--- YOUR ASSIGNMENT ---
Any picture in the material should be left out, while all other lines are copied exactly.

Top of DATA TO PROCESS

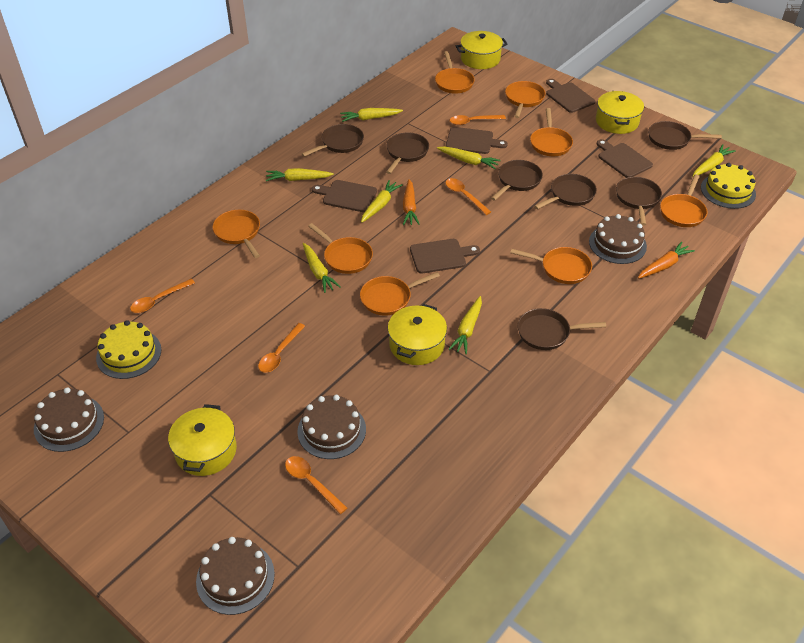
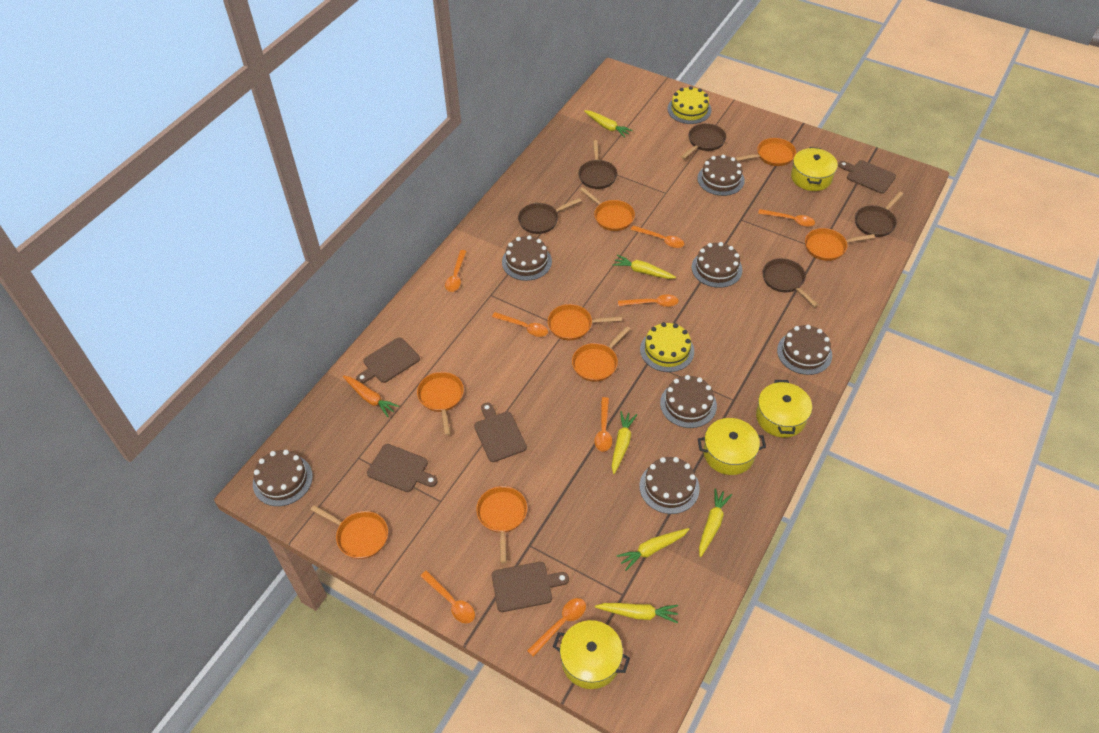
brown cake: 4 -> 7
brown pan: 7 -> 5
orange carrot: 2 -> 1
orange spoon: 5 -> 8
yellow carrot: 7 -> 6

Bottom of DATA TO PROCESS

--- YOUR RESPONSE ---
brown cake: 4 -> 7
brown pan: 7 -> 5
orange carrot: 2 -> 1
orange spoon: 5 -> 8
yellow carrot: 7 -> 6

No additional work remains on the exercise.